## Problem to solve
What is needed is the exact text of each line in the listing below from the one with "DIGITS pin DIO: GP6 -> GP21" up to and including the one with "DIGITS pin VCC: 3V3 -> none", and no pictures.

(Data for analysis)

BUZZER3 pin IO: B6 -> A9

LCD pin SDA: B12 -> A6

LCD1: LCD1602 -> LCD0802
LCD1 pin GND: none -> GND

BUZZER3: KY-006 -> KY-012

(End Data for analysis)
(Data for analysis)

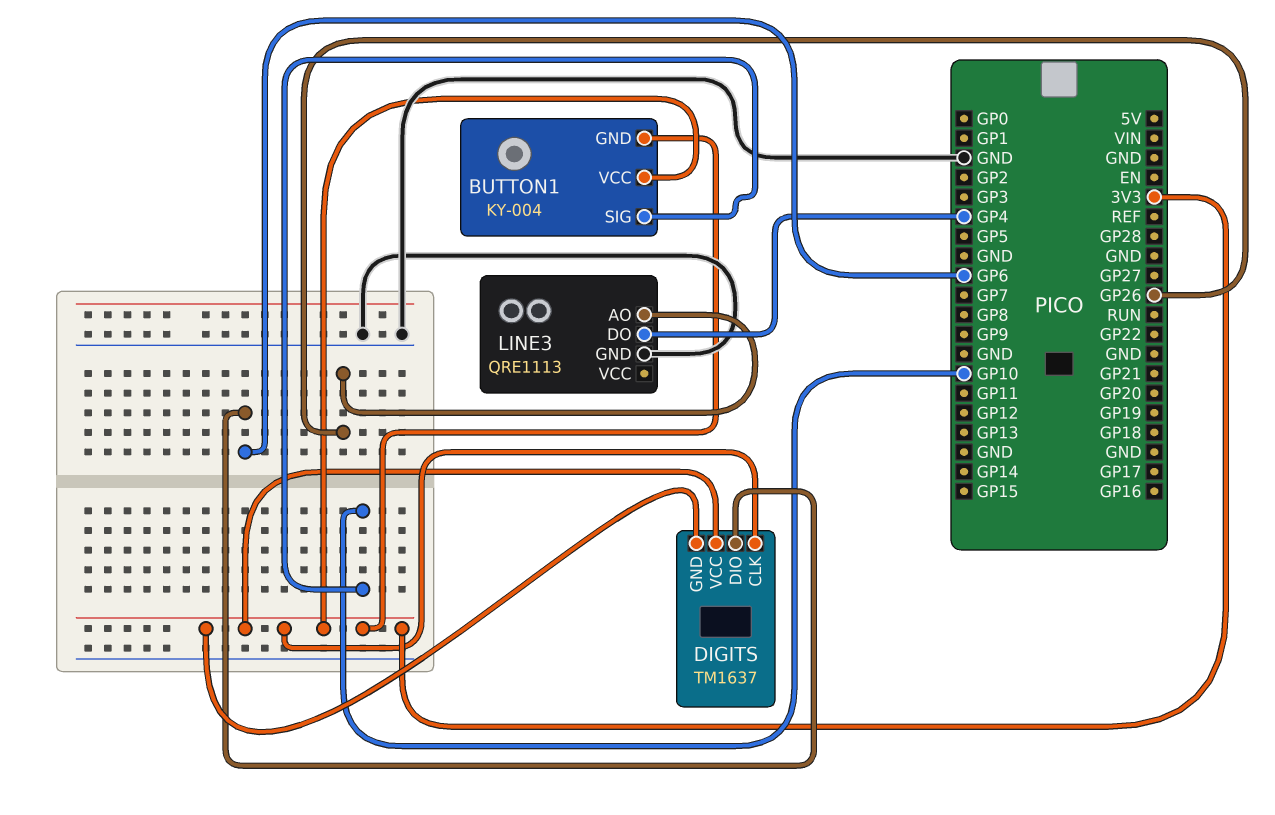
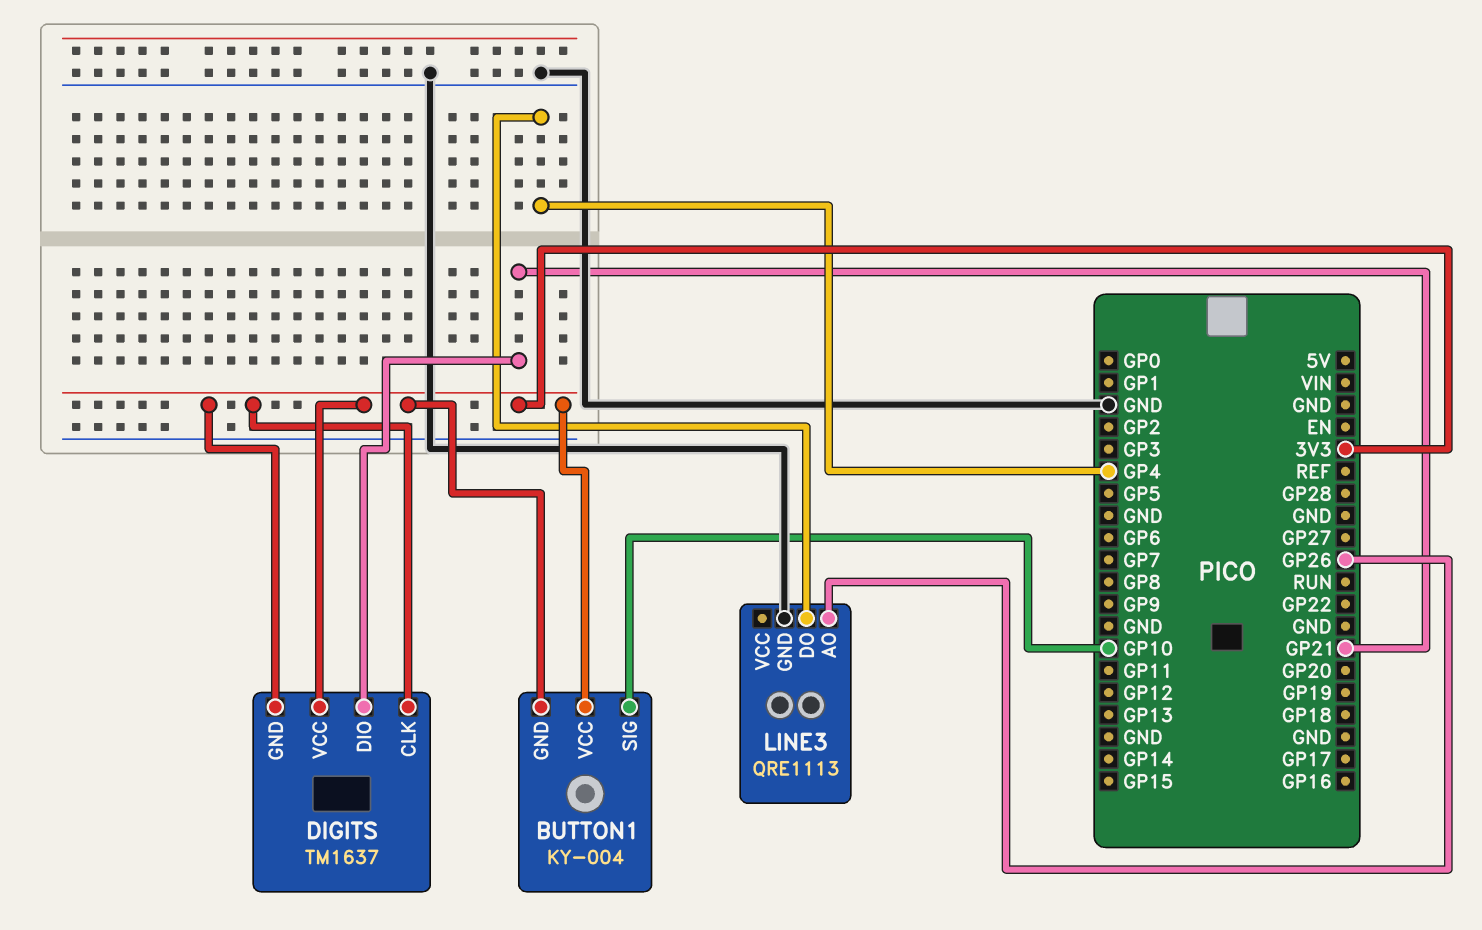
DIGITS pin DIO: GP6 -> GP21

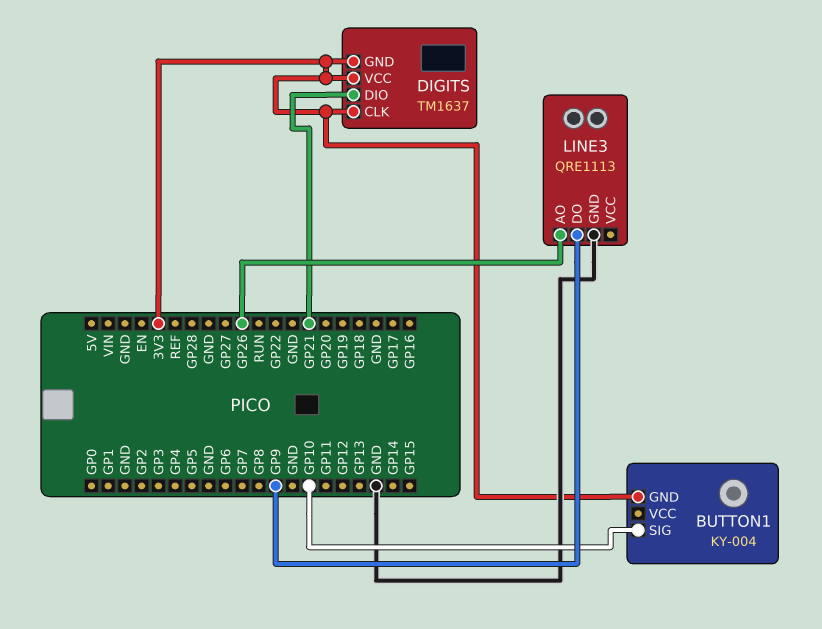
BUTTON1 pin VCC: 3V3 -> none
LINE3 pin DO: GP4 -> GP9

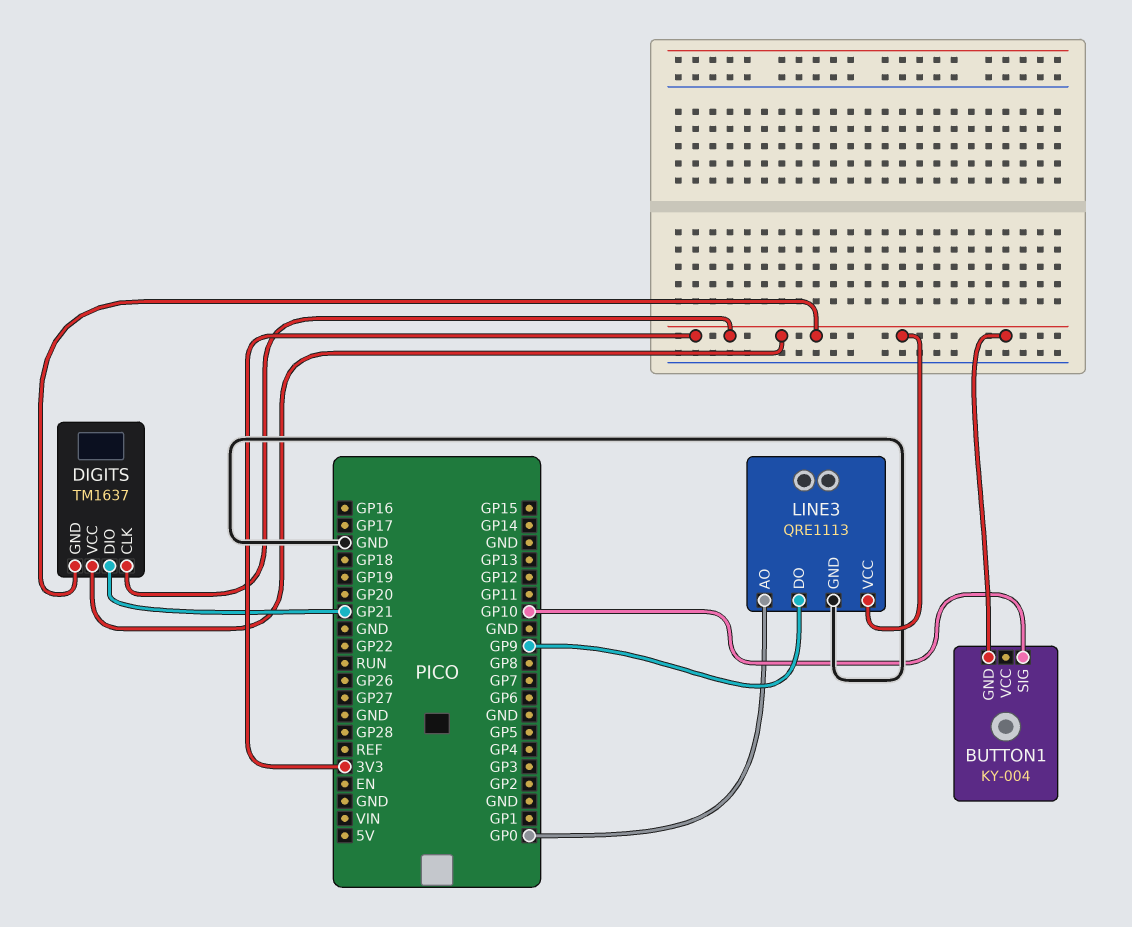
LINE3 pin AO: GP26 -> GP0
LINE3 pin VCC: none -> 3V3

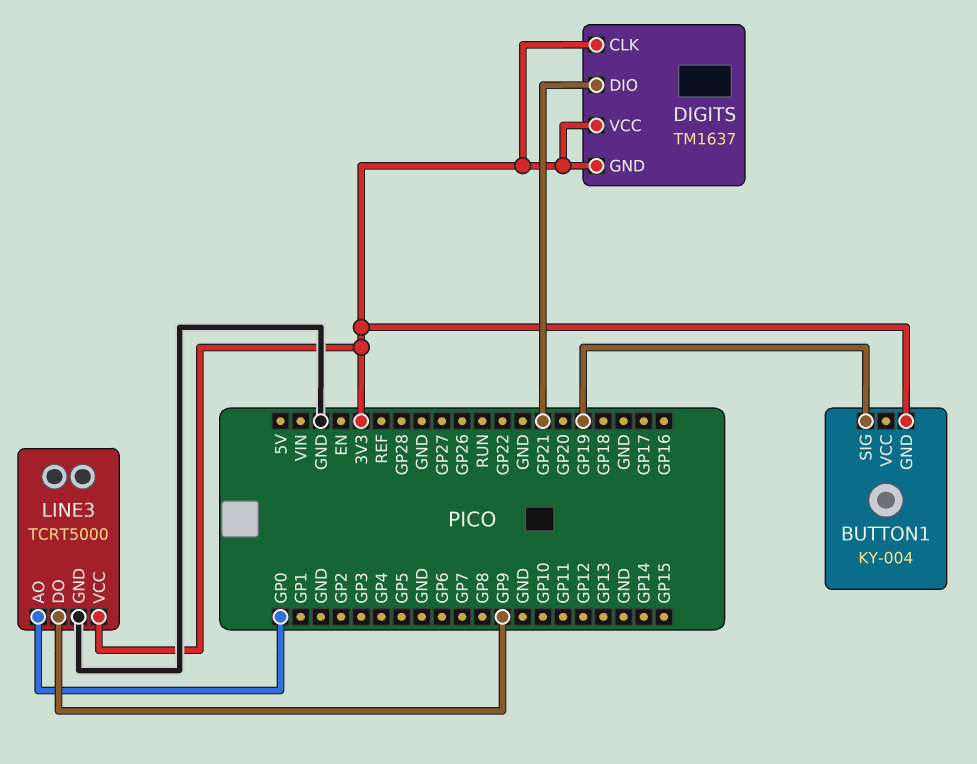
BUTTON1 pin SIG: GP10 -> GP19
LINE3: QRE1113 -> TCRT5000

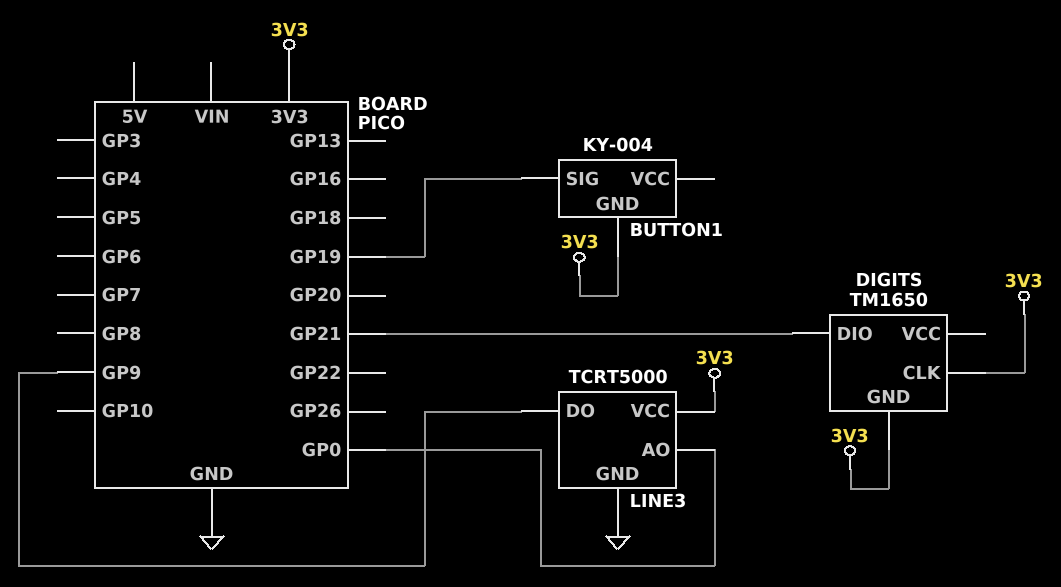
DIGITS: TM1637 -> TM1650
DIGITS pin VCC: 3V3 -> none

(End Data for analysis)

## Finished exercise
DIGITS pin DIO: GP6 -> GP21

BUTTON1 pin VCC: 3V3 -> none
LINE3 pin DO: GP4 -> GP9

LINE3 pin AO: GP26 -> GP0
LINE3 pin VCC: none -> 3V3

BUTTON1 pin SIG: GP10 -> GP19
LINE3: QRE1113 -> TCRT5000

DIGITS: TM1637 -> TM1650
DIGITS pin VCC: 3V3 -> none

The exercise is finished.